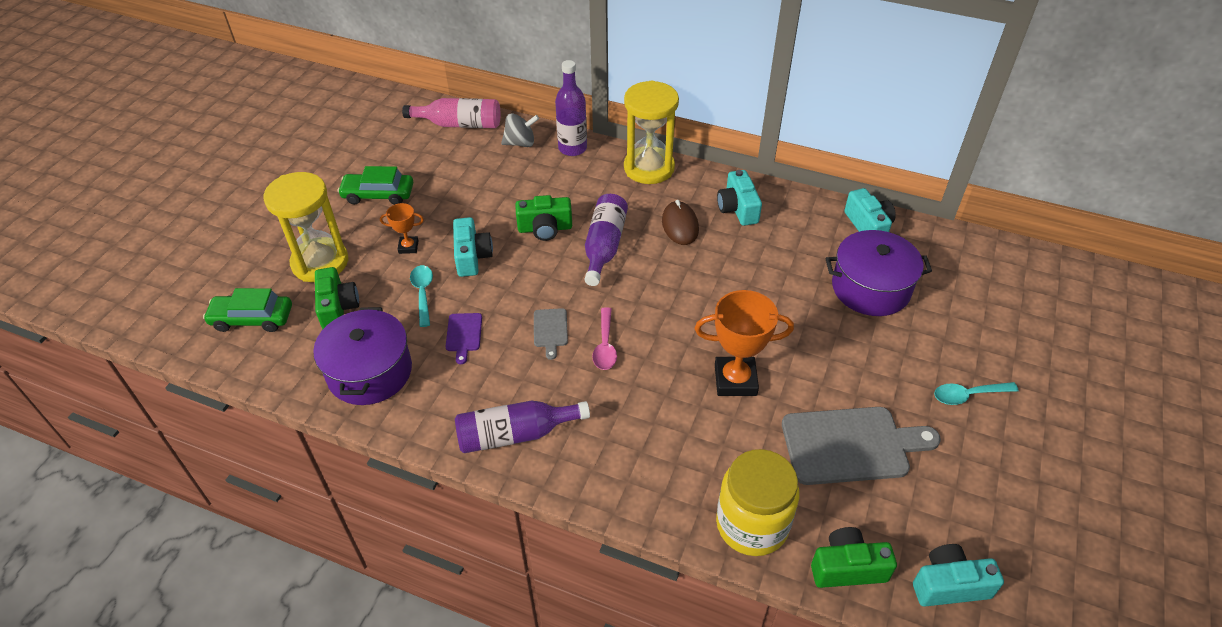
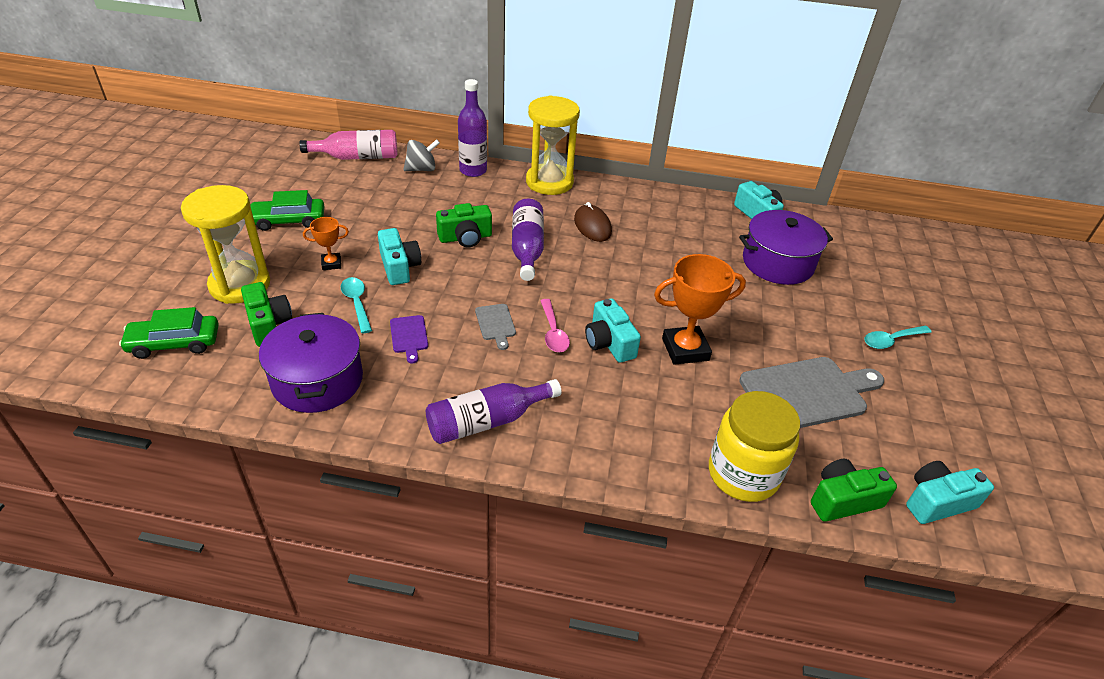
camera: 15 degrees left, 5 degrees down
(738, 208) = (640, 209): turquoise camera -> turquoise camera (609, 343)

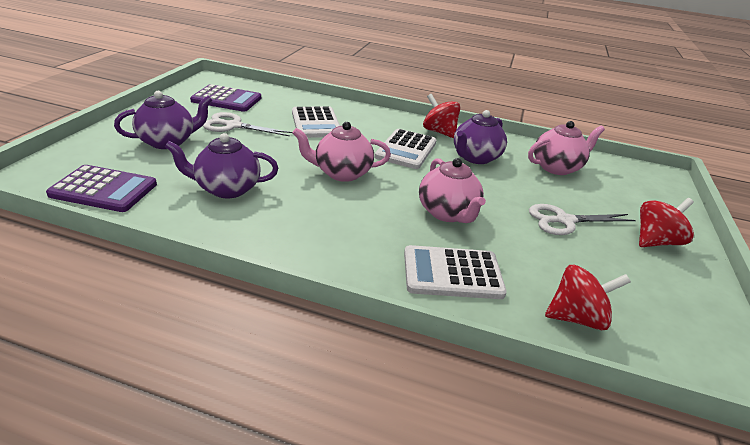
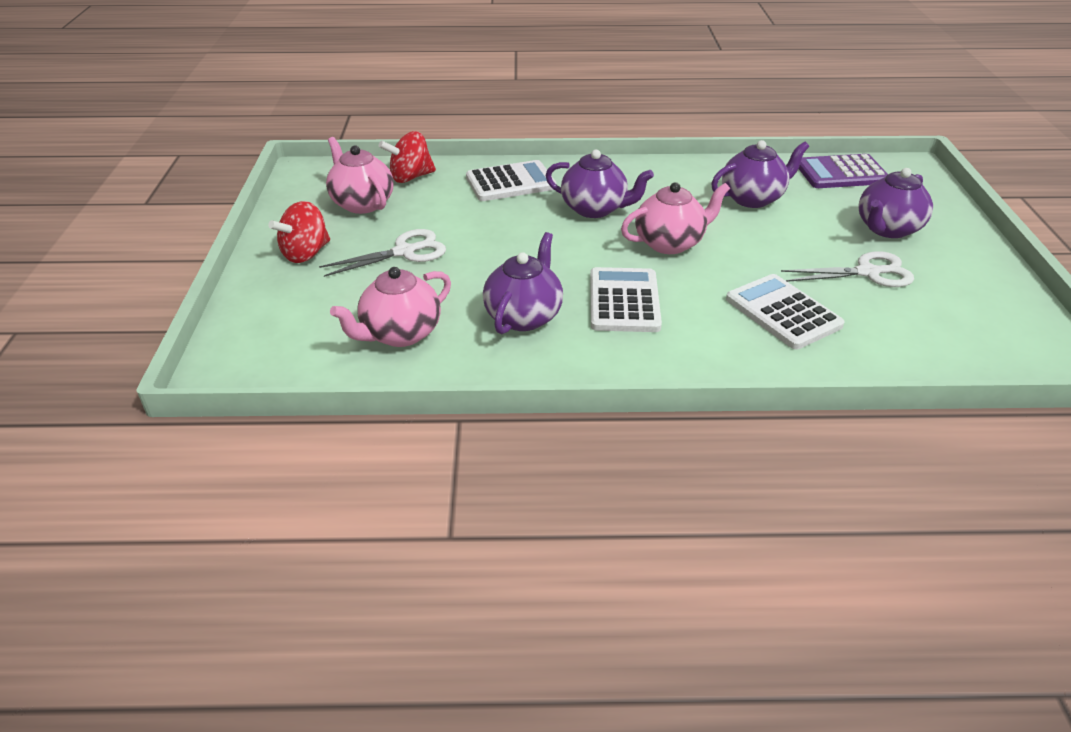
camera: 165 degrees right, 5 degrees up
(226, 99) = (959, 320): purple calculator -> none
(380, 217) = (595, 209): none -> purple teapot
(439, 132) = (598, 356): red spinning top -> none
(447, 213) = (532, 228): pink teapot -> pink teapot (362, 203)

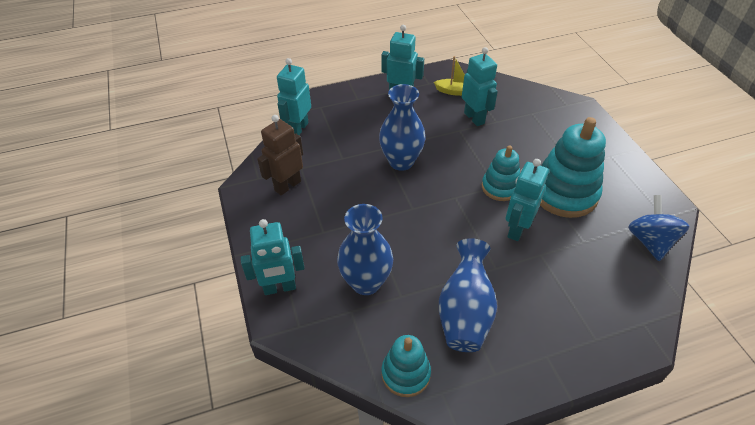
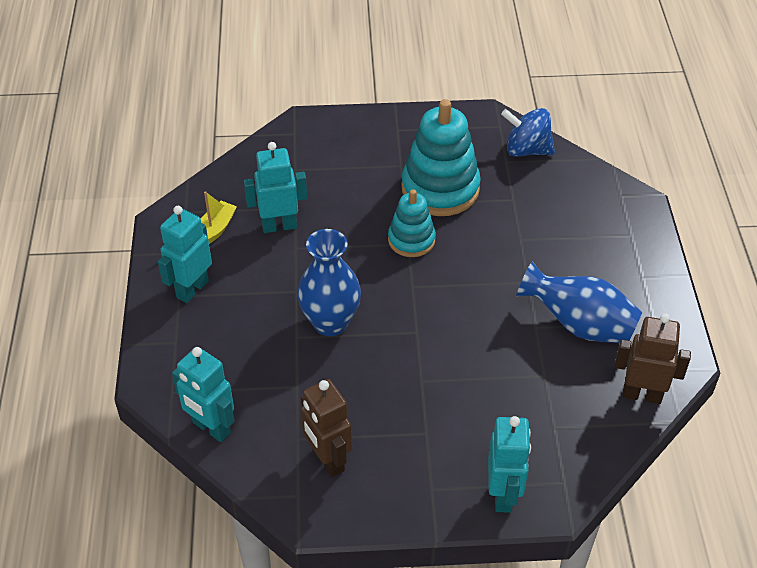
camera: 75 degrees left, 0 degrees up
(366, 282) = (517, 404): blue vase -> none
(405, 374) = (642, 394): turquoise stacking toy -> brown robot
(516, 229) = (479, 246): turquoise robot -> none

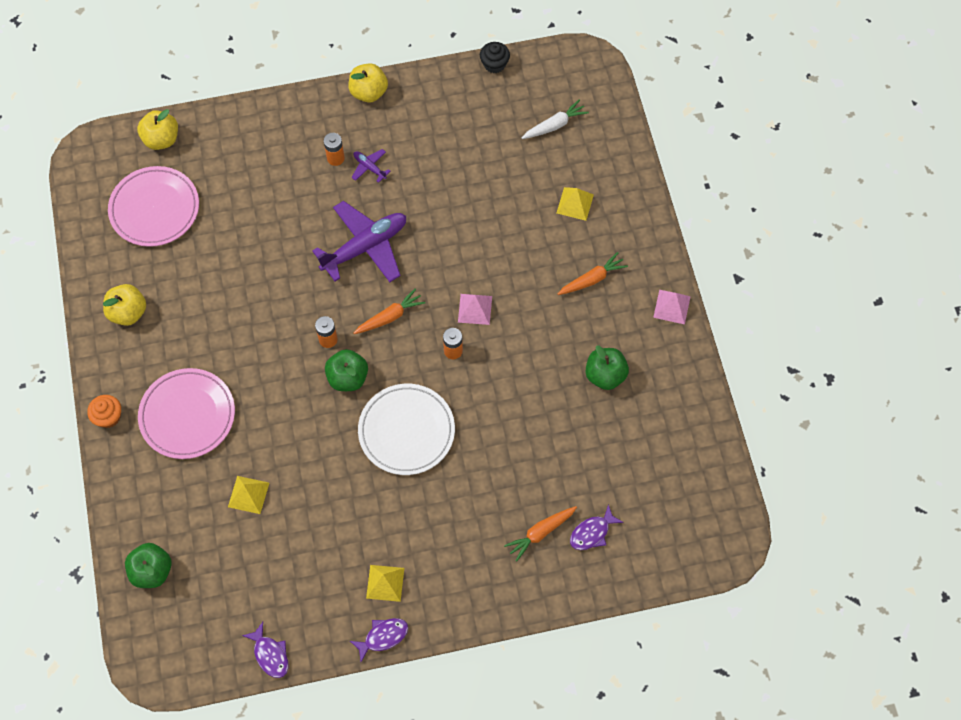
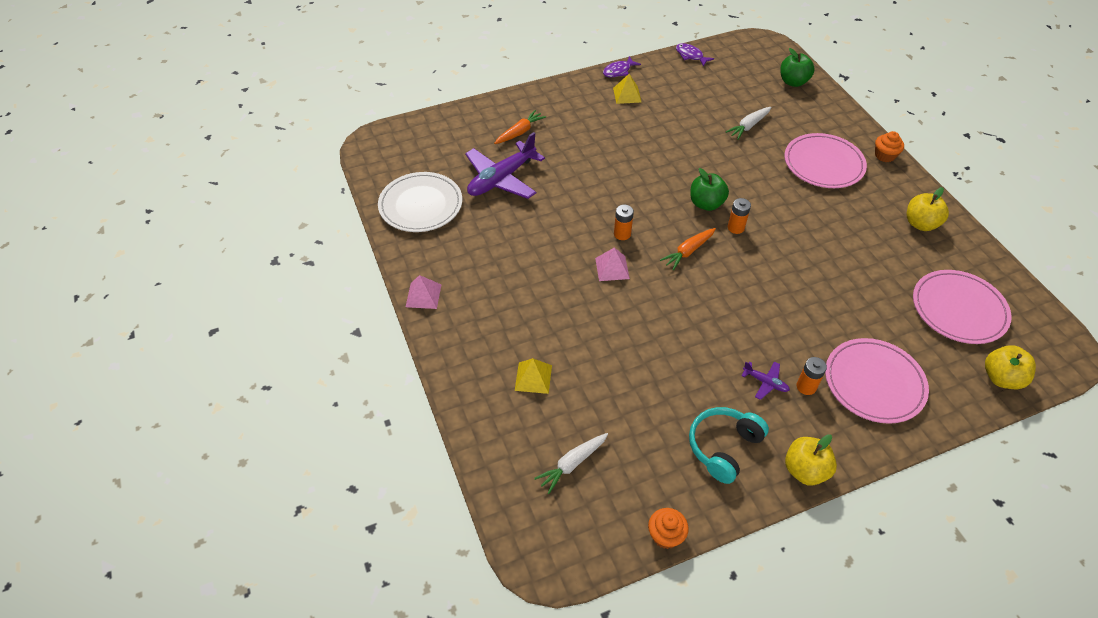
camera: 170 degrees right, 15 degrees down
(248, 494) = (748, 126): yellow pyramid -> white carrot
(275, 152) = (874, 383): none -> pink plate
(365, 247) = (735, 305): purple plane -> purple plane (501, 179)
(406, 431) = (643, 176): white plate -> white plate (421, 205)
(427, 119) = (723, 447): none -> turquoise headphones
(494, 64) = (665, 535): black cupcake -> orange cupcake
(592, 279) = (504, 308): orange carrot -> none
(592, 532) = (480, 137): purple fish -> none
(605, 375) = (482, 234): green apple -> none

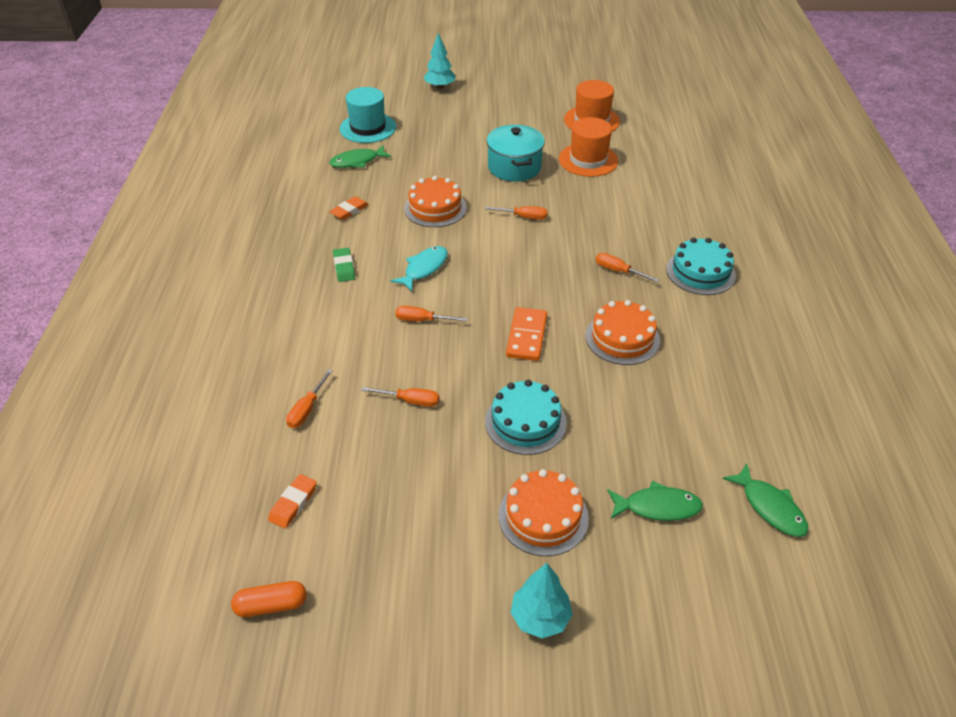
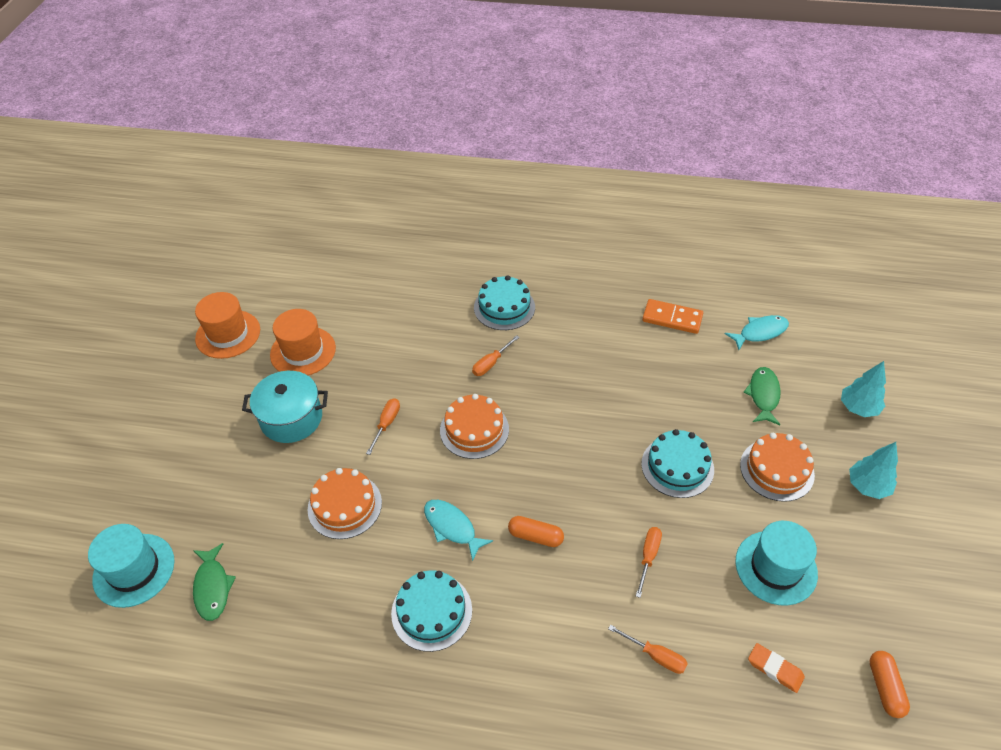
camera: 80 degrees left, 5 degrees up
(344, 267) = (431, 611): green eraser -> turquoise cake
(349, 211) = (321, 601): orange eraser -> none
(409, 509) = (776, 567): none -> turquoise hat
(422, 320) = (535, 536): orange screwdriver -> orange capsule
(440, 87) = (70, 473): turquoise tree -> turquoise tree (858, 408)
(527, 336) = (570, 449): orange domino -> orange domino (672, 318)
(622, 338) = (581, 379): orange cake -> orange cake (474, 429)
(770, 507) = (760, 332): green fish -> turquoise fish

▶ _About this exercise_:
Reproduce the records above exactly, but only from the line containing "(494, 64) = (665, 535): black" through the last line, both included, and without any pictures.

▶ _Exercise answer_:
(494, 64) = (665, 535): black cupcake -> orange cupcake
(592, 279) = (504, 308): orange carrot -> none
(592, 532) = (480, 137): purple fish -> none
(605, 375) = (482, 234): green apple -> none

camera: 80 degrees left, 5 degrees up
(344, 267) = (431, 611): green eraser -> turquoise cake
(349, 211) = (321, 601): orange eraser -> none
(409, 509) = (776, 567): none -> turquoise hat
(422, 320) = (535, 536): orange screwdriver -> orange capsule
(440, 87) = (70, 473): turquoise tree -> turquoise tree (858, 408)
(527, 336) = (570, 449): orange domino -> orange domino (672, 318)
(622, 338) = (581, 379): orange cake -> orange cake (474, 429)
(770, 507) = (760, 332): green fish -> turquoise fish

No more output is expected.